Entries for locating words and elements

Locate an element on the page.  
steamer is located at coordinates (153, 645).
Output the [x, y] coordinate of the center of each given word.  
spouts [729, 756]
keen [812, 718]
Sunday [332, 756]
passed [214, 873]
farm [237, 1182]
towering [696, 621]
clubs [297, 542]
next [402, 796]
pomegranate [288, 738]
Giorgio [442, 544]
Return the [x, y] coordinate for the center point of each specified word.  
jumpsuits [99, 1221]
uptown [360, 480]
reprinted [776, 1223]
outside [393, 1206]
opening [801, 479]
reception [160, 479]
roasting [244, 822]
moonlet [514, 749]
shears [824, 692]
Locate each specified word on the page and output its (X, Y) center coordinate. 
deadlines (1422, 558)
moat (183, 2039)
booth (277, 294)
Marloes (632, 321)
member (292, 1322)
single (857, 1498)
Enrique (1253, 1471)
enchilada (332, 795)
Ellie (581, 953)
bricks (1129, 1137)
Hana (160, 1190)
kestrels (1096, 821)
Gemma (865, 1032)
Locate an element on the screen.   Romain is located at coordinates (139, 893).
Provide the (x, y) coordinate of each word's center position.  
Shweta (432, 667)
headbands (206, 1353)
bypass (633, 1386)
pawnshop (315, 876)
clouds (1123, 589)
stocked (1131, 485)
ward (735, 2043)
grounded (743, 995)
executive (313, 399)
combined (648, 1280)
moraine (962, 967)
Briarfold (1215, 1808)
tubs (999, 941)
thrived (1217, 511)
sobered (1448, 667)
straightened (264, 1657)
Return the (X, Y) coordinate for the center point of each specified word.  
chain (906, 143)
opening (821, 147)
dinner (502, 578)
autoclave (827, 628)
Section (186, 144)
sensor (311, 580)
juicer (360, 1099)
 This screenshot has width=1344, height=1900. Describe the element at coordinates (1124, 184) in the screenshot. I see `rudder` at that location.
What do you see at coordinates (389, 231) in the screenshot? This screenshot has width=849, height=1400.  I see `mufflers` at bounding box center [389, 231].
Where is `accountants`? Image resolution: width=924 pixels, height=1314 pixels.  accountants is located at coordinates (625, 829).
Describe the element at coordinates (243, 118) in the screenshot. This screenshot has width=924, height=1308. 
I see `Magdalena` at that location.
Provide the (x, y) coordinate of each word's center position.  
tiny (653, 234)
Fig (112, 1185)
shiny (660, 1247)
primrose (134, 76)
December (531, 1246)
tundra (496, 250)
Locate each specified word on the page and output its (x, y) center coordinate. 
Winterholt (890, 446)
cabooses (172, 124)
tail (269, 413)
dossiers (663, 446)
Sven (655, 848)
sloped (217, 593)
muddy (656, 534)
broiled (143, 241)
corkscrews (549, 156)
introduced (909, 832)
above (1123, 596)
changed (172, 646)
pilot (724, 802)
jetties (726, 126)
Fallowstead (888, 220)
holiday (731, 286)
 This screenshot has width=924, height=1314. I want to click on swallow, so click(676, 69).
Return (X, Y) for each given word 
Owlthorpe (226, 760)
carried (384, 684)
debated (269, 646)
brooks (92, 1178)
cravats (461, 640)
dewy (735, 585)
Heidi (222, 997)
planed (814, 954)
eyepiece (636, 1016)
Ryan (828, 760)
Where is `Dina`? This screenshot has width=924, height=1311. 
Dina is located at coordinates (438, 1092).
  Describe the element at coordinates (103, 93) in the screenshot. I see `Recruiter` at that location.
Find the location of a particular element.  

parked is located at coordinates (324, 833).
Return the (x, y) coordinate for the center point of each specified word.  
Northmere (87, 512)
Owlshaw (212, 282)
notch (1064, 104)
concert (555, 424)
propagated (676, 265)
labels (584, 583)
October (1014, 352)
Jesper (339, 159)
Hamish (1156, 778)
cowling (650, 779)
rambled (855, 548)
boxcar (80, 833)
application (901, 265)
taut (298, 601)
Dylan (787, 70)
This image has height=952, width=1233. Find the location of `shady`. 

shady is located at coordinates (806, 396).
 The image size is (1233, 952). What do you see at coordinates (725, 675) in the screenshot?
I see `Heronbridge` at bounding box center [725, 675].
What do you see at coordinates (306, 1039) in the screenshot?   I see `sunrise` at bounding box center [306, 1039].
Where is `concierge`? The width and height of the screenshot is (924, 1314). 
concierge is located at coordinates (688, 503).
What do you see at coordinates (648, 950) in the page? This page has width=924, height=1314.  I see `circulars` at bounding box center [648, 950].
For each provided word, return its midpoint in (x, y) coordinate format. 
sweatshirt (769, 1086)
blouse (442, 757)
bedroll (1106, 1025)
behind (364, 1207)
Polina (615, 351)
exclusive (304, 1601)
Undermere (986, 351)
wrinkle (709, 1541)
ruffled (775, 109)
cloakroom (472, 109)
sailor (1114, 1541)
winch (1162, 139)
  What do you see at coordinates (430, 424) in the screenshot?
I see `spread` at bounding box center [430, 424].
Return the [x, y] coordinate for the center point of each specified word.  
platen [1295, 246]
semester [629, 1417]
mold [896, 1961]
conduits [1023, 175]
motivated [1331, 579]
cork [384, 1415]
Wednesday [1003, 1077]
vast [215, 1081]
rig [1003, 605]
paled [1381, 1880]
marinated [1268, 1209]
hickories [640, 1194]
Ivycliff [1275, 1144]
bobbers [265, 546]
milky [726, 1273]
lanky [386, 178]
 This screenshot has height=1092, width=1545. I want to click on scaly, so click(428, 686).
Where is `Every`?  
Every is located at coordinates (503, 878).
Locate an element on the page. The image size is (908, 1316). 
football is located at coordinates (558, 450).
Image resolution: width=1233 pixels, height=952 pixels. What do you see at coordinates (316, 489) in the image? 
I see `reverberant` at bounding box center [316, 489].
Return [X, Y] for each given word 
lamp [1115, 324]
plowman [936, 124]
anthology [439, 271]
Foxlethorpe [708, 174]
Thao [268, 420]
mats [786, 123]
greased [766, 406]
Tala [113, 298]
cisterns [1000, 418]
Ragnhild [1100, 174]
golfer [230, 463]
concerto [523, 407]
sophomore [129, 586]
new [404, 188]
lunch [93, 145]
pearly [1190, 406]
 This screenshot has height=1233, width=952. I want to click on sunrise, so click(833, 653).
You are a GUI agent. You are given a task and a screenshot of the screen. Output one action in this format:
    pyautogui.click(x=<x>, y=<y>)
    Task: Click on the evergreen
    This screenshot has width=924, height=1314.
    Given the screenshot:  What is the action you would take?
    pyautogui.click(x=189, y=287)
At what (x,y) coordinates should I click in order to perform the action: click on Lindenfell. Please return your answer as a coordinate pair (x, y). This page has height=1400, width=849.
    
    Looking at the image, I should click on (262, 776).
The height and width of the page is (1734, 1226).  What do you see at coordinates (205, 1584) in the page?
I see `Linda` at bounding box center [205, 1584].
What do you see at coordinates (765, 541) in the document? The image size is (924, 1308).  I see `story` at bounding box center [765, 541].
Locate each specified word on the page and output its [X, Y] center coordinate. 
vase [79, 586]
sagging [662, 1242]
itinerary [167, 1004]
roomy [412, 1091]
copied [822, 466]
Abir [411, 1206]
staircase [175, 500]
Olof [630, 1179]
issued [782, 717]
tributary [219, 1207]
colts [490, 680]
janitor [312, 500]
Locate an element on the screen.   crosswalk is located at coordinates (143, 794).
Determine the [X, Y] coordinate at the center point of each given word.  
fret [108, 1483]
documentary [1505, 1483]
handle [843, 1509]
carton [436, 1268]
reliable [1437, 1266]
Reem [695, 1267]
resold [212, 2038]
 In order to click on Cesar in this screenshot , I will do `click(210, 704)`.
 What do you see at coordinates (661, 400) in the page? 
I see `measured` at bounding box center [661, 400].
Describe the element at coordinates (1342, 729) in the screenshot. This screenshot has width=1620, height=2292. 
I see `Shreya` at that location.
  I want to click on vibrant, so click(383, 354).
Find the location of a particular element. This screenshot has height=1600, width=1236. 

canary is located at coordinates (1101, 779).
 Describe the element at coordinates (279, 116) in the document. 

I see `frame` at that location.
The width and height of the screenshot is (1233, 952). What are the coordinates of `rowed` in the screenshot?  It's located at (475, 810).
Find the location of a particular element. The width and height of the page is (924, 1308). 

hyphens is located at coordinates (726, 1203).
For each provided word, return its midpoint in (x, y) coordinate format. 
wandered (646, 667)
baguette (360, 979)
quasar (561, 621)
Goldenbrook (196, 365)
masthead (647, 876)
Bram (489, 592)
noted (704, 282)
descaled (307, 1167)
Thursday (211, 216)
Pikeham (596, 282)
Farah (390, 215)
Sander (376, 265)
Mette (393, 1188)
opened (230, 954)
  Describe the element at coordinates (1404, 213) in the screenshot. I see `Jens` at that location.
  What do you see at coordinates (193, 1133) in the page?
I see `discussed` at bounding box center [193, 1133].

§ Do this
Retype the lines of the material precisely, beginning with the line containing "carried (384, 684)" and continuing through the line containing "Dylan (787, 70)", both included.

§ Final result
carried (384, 684)
debated (269, 646)
brooks (92, 1178)
cravats (461, 640)
dewy (735, 585)
Heidi (222, 997)
planed (814, 954)
eyepiece (636, 1016)
Ryan (828, 760)
Where is `Dina`? This screenshot has width=924, height=1311. 
Dina is located at coordinates (438, 1092).
  Describe the element at coordinates (103, 93) in the screenshot. I see `Recruiter` at that location.
Find the location of a particular element.  

parked is located at coordinates (324, 833).
Return the (x, y) coordinate for the center point of each specified word.  
Northmere (87, 512)
Owlshaw (212, 282)
notch (1064, 104)
concert (555, 424)
propagated (676, 265)
labels (584, 583)
October (1014, 352)
Jesper (339, 159)
Hamish (1156, 778)
cowling (650, 779)
rambled (855, 548)
boxcar (80, 833)
application (901, 265)
taut (298, 601)
Dylan (787, 70)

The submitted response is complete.